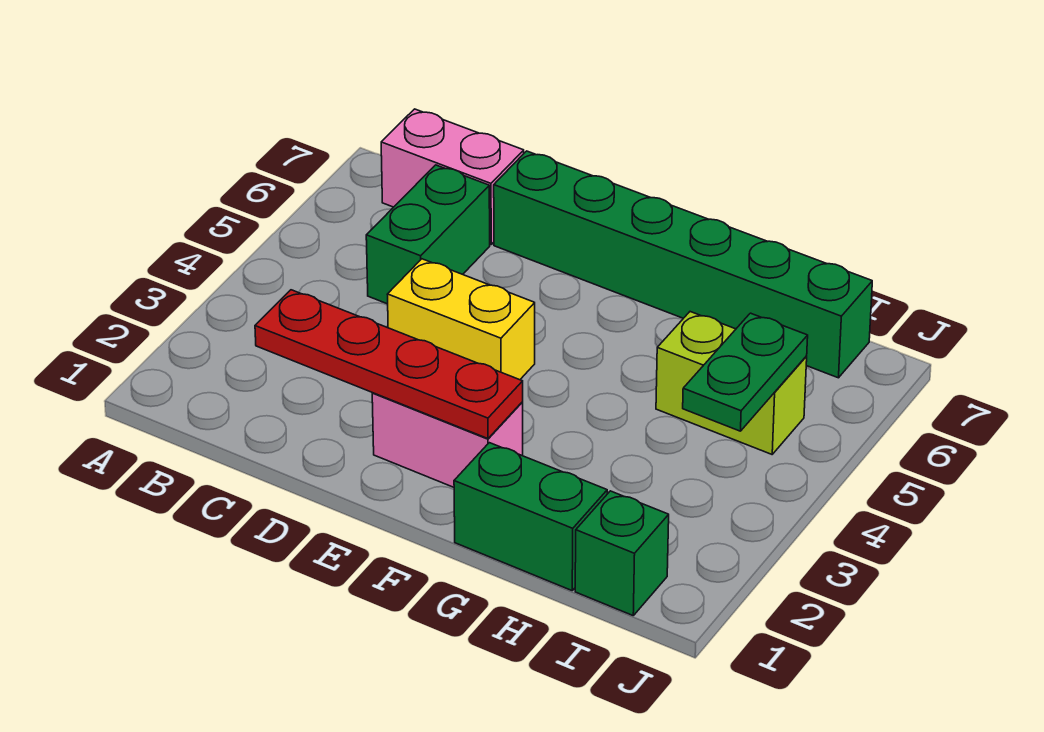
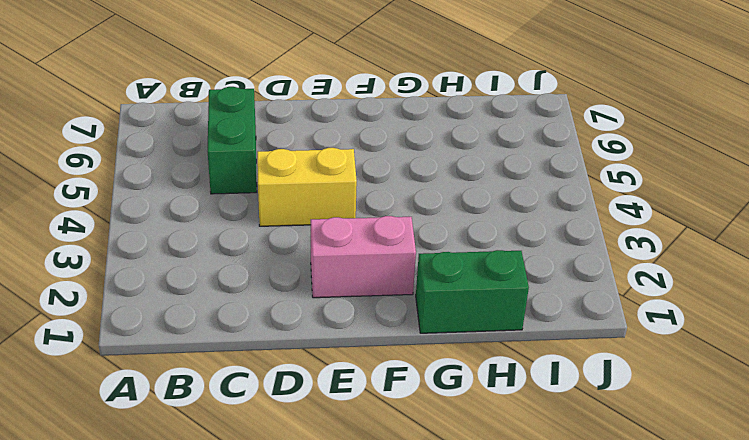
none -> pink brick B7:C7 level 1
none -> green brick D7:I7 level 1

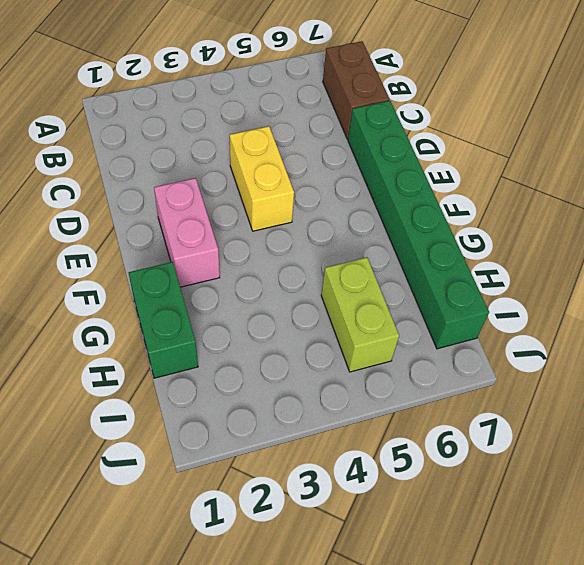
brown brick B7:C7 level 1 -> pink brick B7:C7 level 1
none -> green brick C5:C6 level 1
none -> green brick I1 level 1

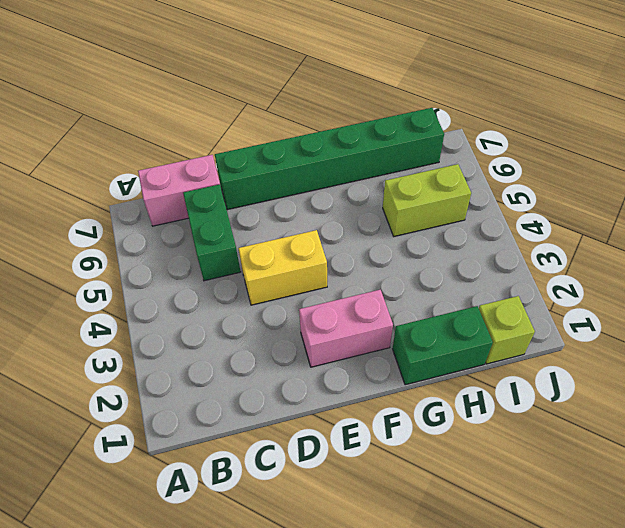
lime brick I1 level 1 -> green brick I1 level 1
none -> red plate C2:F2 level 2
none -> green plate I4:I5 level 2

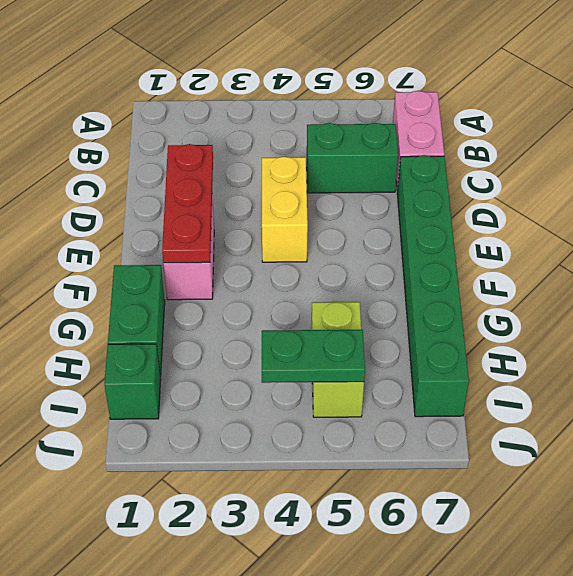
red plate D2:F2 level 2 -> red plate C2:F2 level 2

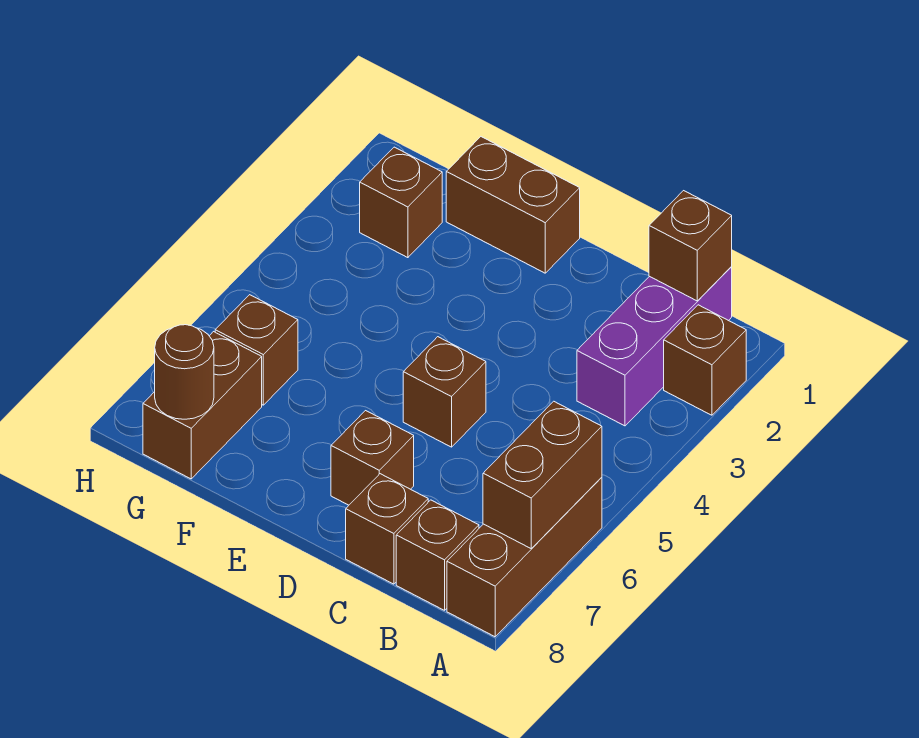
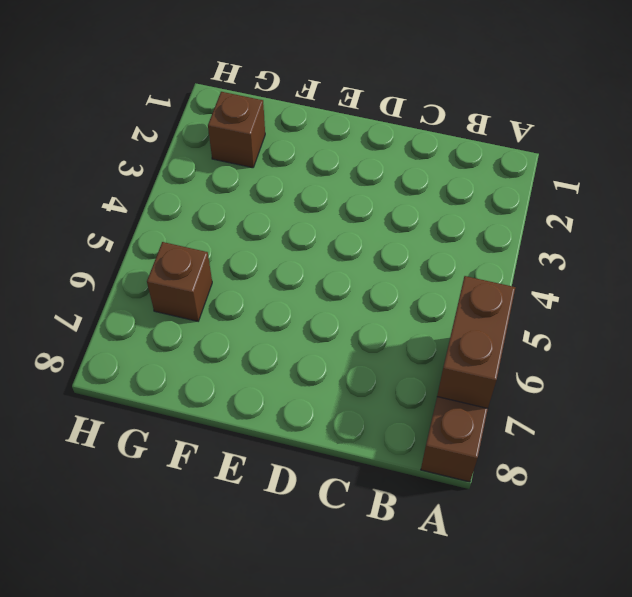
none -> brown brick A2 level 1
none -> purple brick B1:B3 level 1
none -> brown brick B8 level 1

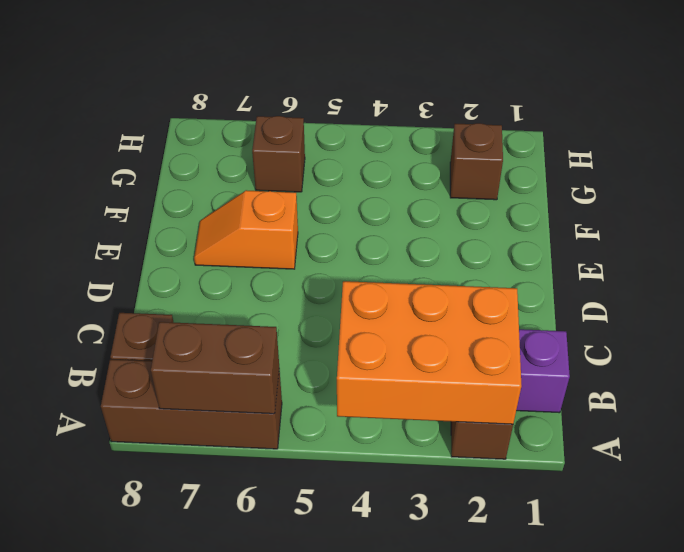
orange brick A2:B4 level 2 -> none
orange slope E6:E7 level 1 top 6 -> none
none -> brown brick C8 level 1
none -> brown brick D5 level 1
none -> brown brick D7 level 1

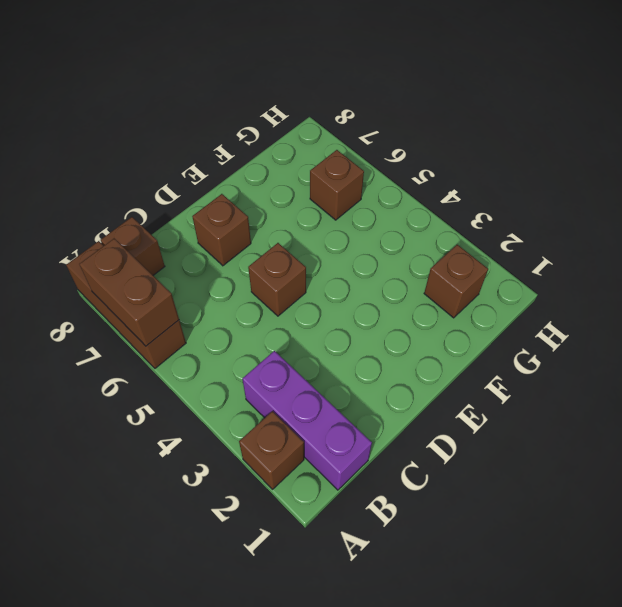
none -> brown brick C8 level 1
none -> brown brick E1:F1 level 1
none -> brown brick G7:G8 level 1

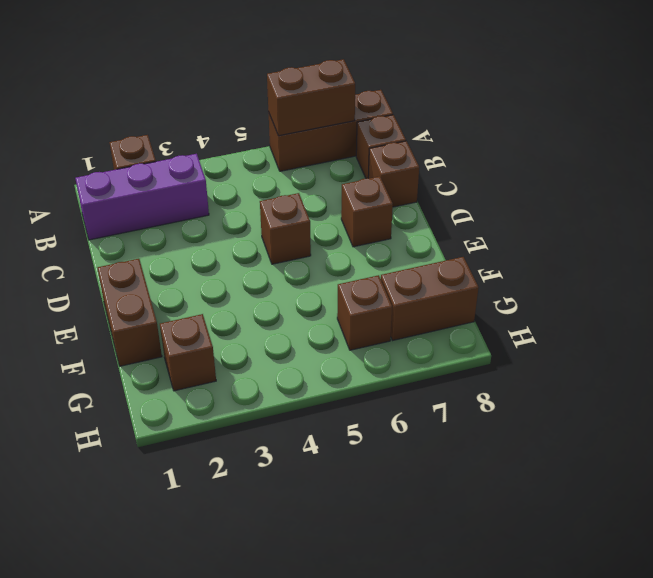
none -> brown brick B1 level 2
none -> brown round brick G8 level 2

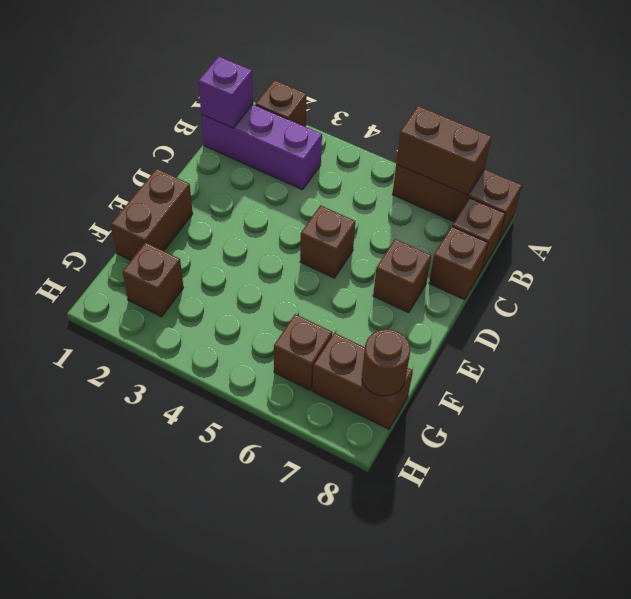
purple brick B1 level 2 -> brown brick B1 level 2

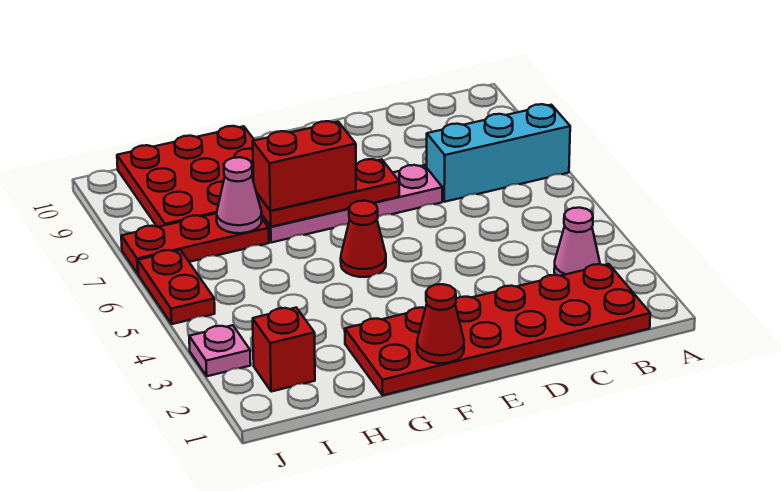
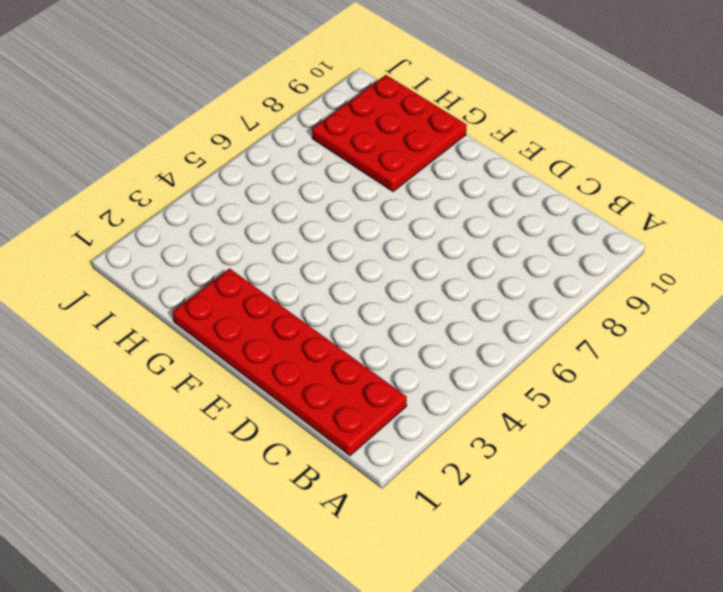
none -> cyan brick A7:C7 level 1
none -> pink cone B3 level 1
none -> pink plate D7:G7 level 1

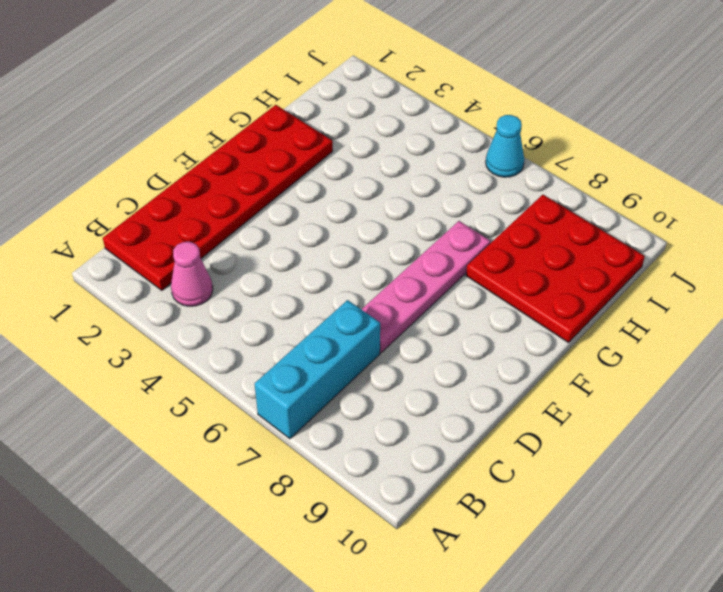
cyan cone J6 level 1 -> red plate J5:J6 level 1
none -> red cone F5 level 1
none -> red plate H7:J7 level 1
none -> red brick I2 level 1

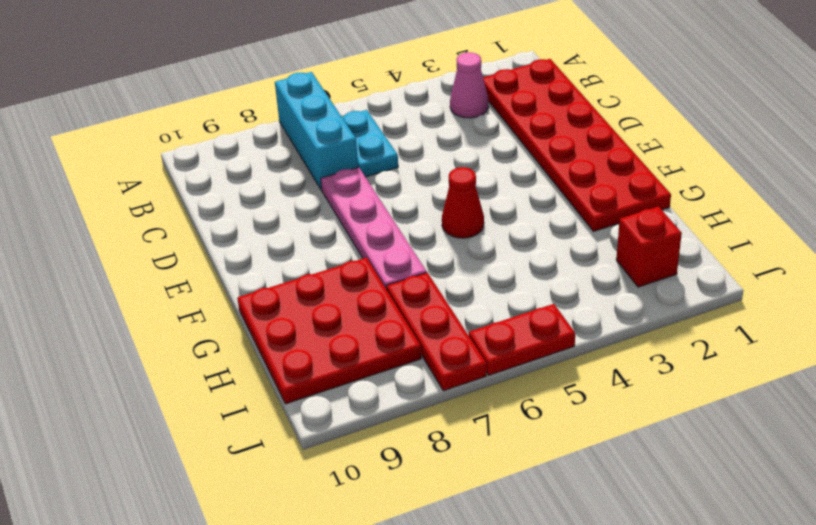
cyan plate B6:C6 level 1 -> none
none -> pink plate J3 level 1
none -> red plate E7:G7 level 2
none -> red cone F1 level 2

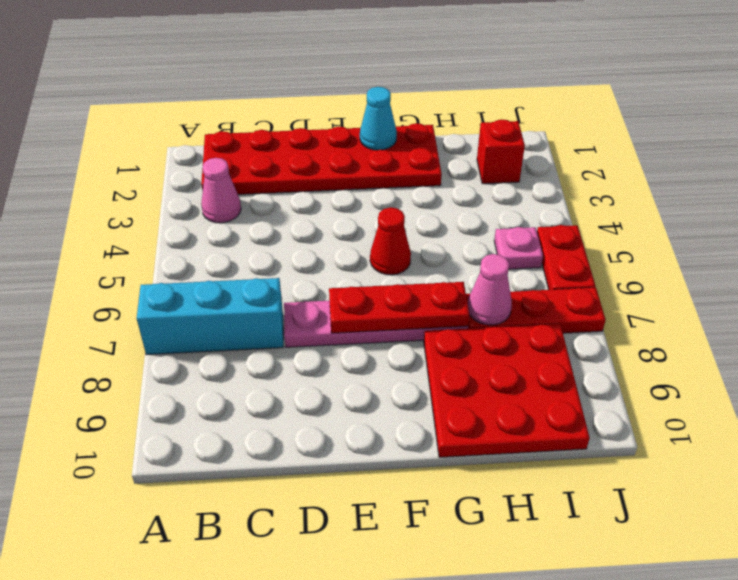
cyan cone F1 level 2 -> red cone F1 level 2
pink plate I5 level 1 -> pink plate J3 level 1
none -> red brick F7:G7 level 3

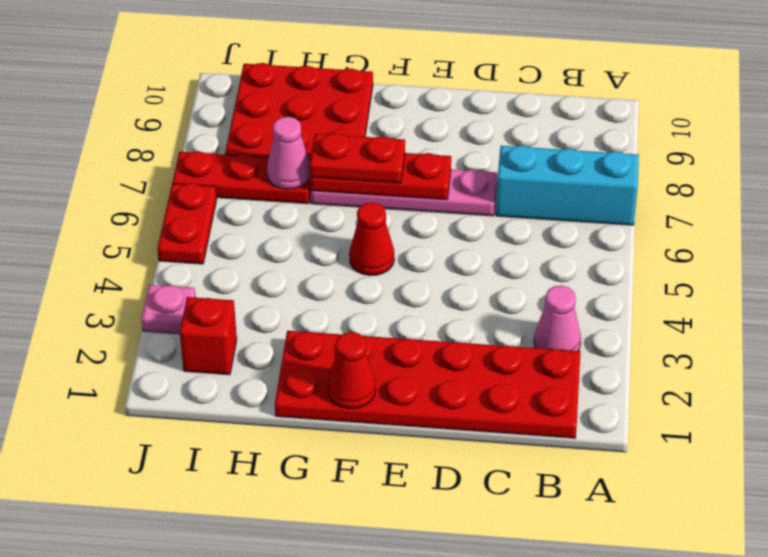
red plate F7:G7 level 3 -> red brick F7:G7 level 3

**Problem to solve**
Set down again, word for word, every line from the one with "none -> brown brick A2 level 1" to the one with "none -> brown round brick G8 level 2" in the entries above, and omit the pictures.

**Solution to the exercise**
none -> brown brick A2 level 1
none -> purple brick B1:B3 level 1
none -> brown brick B8 level 1

orange brick A2:B4 level 2 -> none
orange slope E6:E7 level 1 top 6 -> none
none -> brown brick C8 level 1
none -> brown brick D5 level 1
none -> brown brick D7 level 1

none -> brown brick C8 level 1
none -> brown brick E1:F1 level 1
none -> brown brick G7:G8 level 1

none -> brown brick B1 level 2
none -> brown round brick G8 level 2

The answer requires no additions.